*** Input data ***

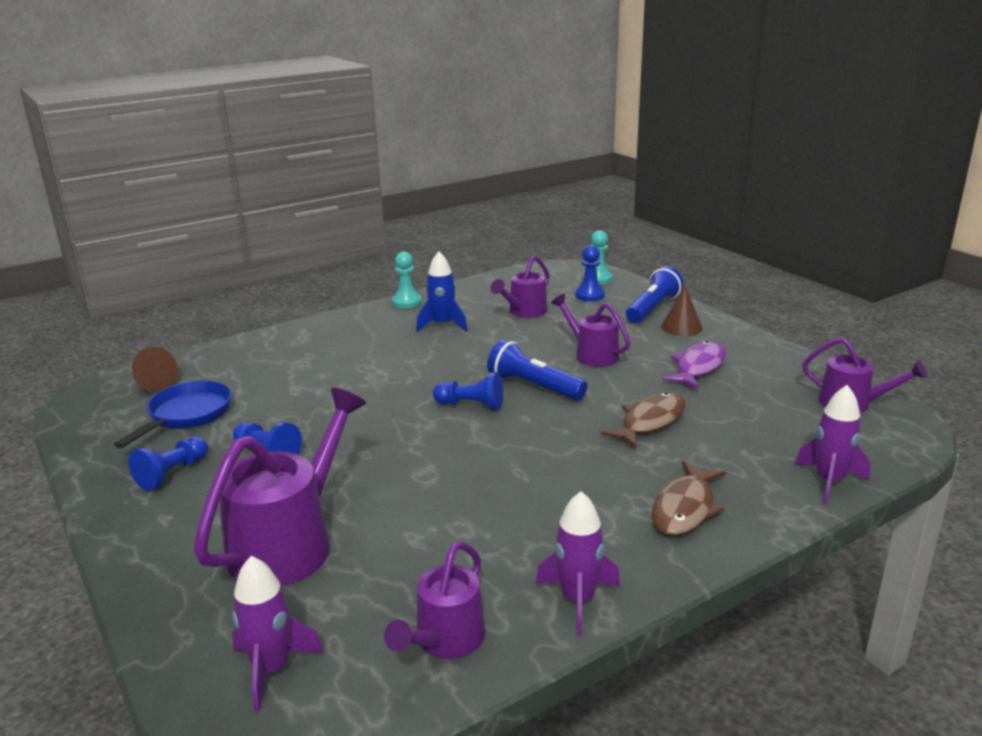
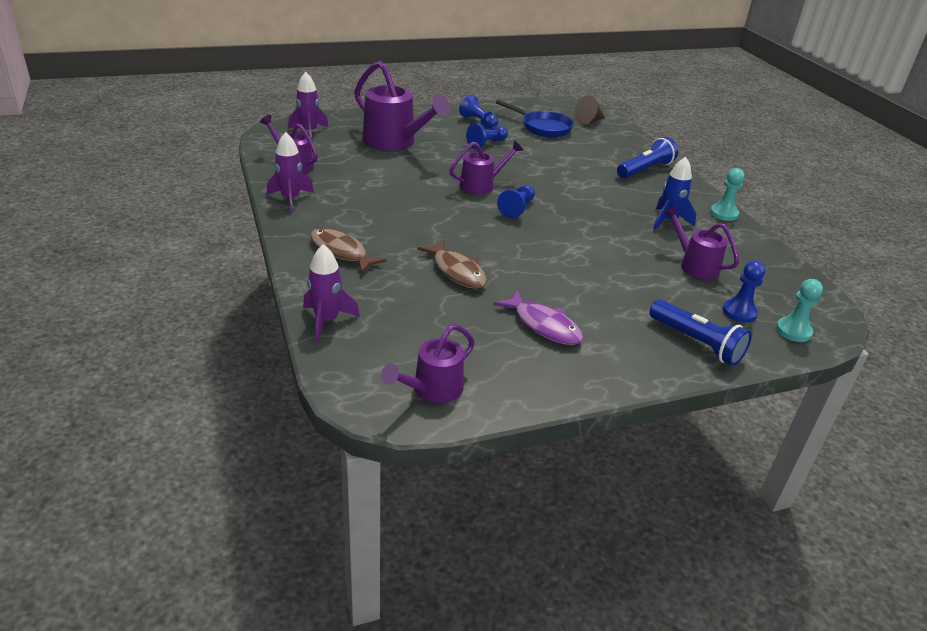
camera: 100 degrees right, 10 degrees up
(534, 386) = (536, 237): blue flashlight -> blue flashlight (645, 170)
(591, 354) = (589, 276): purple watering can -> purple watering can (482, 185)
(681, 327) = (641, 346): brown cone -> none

***
*** Input data ***

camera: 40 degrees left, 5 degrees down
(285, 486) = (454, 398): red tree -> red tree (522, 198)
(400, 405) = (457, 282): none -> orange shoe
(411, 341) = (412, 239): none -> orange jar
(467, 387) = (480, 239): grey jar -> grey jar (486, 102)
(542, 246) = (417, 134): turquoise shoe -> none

***

What is being asked — Looking back over the data above, restate word for word the lines that begin at the line with "(534, 386) = (536, 237): blue" and end at the line with "(681, 327) = (641, 346): brown cone -> none", inclusive.

Answer area —
(534, 386) = (536, 237): blue flashlight -> blue flashlight (645, 170)
(591, 354) = (589, 276): purple watering can -> purple watering can (482, 185)
(681, 327) = (641, 346): brown cone -> none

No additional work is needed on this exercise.